Problem: Can you copy out the entries below word for word, omitting the pictures?

(Collected data entries)
*** Block opens ***
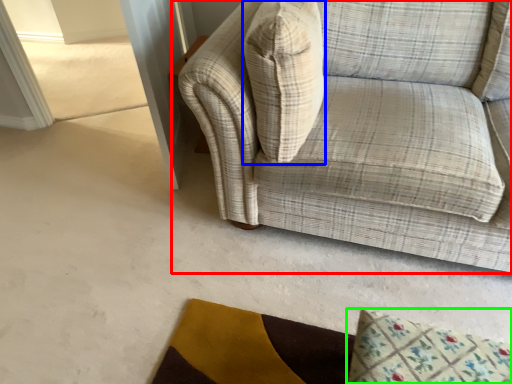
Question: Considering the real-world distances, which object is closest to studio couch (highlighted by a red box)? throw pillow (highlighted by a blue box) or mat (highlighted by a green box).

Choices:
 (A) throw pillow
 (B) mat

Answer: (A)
*** Block closes ***
Solution to this problem:
Question: Considering the real-world distances, which object is closest to studio couch (highlighted by a red box)? throw pillow (highlighted by a blue box) or mat (highlighted by a green box).

Choices:
 (A) throw pillow
 (B) mat

Answer: (A)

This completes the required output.